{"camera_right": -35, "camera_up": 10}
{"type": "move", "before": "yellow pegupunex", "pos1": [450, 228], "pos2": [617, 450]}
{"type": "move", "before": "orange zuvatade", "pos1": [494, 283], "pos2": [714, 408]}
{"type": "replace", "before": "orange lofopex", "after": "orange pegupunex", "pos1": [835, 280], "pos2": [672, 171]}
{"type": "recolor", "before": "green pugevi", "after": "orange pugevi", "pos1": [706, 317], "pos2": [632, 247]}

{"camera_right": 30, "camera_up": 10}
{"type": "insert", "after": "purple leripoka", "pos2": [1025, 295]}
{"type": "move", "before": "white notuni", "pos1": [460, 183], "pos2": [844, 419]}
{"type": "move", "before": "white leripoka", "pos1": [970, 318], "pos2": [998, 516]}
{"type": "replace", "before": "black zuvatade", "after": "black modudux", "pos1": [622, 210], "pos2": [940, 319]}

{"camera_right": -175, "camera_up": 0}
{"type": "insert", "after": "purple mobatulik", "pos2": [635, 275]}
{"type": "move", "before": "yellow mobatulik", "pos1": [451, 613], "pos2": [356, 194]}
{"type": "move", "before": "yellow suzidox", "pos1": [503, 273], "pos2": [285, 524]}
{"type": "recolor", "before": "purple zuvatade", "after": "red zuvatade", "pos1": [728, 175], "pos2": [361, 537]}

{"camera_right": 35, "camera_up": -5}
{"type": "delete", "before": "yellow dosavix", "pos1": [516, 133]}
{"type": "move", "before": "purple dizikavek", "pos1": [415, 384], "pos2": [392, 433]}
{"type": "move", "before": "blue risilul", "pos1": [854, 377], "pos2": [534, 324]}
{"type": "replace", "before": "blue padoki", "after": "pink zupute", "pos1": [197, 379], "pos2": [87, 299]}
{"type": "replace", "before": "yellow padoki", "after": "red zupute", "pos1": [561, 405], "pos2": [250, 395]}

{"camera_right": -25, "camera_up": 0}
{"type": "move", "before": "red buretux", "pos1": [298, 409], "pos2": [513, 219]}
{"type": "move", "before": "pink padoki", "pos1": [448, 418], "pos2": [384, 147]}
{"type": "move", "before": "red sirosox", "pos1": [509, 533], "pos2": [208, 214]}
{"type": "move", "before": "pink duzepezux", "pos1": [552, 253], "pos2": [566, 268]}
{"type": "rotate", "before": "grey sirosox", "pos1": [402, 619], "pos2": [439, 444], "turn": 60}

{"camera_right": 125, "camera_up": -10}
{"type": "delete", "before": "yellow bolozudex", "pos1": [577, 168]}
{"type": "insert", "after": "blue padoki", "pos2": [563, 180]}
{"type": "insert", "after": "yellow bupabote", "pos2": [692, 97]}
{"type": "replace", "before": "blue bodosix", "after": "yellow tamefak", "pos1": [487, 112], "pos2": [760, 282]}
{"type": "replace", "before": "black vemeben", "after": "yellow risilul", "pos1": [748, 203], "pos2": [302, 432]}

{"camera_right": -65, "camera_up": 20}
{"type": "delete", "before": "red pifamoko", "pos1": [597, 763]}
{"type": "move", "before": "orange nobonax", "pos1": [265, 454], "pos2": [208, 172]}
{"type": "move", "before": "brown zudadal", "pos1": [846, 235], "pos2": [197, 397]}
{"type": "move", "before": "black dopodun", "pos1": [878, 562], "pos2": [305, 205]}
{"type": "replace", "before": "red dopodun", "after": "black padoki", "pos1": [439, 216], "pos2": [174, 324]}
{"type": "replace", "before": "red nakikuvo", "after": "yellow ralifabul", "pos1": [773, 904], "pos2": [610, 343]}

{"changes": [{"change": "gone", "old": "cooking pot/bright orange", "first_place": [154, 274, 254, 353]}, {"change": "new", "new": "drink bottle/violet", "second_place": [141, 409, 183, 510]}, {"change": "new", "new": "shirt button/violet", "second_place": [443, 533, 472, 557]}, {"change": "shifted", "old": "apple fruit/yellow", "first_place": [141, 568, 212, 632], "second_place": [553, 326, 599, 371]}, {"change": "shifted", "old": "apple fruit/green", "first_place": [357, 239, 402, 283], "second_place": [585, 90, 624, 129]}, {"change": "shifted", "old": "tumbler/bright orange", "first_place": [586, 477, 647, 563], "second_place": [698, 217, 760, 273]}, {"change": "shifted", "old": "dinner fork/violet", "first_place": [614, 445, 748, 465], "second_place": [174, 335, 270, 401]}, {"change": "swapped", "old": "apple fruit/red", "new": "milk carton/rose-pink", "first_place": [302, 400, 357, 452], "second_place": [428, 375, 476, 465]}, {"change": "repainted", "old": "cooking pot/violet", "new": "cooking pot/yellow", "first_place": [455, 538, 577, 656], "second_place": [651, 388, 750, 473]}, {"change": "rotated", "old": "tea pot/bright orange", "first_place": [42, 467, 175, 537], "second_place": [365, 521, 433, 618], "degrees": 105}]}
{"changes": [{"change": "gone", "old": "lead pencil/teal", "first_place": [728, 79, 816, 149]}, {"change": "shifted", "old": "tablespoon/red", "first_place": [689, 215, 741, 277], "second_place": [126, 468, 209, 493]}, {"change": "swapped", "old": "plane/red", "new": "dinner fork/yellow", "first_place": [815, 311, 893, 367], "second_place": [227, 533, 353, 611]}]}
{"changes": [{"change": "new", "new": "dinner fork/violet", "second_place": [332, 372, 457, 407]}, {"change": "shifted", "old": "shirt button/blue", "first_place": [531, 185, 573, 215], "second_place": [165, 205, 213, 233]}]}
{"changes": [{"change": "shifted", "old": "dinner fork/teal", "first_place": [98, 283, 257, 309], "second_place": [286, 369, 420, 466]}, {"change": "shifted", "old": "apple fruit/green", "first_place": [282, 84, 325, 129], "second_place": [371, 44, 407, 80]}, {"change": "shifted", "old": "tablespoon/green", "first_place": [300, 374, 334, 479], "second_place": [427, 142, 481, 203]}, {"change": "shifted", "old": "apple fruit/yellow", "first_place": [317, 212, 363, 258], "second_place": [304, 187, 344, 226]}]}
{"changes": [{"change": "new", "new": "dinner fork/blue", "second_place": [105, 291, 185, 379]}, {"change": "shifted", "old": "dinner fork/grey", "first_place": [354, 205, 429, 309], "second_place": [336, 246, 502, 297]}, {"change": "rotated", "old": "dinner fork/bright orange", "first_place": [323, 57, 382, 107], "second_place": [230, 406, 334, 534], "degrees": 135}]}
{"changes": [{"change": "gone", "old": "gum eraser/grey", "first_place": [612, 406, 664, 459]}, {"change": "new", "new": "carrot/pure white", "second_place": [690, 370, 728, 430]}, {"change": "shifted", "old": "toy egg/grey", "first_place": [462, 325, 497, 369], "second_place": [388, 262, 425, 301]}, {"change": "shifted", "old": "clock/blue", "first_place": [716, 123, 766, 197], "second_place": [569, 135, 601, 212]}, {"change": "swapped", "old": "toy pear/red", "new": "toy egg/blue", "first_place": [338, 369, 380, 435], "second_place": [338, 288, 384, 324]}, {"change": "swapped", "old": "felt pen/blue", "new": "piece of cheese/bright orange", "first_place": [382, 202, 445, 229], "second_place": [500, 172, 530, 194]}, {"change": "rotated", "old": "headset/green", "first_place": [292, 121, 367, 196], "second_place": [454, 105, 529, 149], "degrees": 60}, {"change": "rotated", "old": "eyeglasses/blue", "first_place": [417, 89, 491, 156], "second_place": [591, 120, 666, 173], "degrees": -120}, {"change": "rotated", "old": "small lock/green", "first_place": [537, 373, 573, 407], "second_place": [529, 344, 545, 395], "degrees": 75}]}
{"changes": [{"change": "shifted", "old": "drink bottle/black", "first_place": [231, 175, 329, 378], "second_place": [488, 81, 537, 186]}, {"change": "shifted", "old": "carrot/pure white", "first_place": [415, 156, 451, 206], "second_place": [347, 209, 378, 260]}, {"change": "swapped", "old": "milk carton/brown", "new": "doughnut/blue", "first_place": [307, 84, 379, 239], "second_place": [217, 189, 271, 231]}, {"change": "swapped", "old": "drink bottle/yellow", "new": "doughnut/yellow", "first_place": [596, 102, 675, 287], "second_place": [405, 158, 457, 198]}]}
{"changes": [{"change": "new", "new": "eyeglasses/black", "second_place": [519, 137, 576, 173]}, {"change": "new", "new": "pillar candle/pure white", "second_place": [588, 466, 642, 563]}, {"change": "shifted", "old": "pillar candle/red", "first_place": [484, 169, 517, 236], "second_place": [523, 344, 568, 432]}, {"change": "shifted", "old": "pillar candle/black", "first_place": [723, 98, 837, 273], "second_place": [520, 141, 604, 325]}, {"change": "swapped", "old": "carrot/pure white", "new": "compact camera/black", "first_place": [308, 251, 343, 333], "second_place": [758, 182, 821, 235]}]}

————————

WHAT IS EXPECTED = If a line in the entries contains "pegupunex", copy it.

THE COMPLETED TASK =
{"type": "move", "before": "yellow pegupunex", "pos1": [450, 228], "pos2": [617, 450]}
{"type": "replace", "before": "orange lofopex", "after": "orange pegupunex", "pos1": [835, 280], "pos2": [672, 171]}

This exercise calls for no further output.